_The problem:_ Take every line from the listing below that contains "ball".

── Dataset

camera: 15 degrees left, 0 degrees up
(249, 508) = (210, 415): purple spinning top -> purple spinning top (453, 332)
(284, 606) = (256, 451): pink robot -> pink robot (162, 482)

────
── Dataset

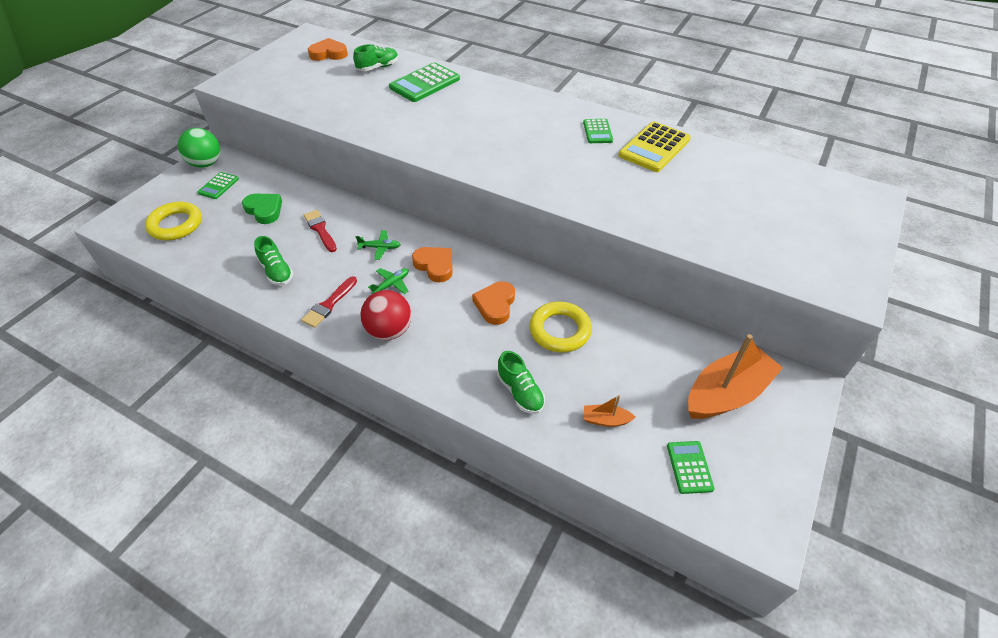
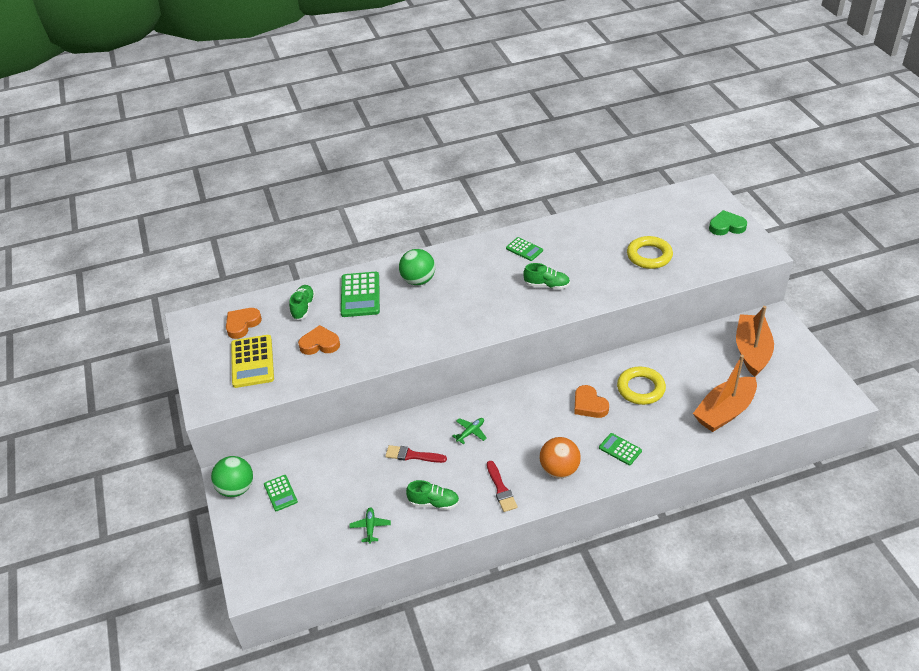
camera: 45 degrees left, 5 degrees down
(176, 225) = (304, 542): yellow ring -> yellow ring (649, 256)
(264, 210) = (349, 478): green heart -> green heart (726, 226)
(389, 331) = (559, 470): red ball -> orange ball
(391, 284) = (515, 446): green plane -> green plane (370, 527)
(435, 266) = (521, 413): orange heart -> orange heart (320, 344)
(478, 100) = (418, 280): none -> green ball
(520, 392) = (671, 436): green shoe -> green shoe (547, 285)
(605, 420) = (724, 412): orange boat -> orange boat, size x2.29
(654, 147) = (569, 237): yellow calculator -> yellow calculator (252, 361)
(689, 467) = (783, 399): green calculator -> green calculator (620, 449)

────

_Answer area:_
(389, 331) = (559, 470): red ball -> orange ball
(478, 100) = (418, 280): none -> green ball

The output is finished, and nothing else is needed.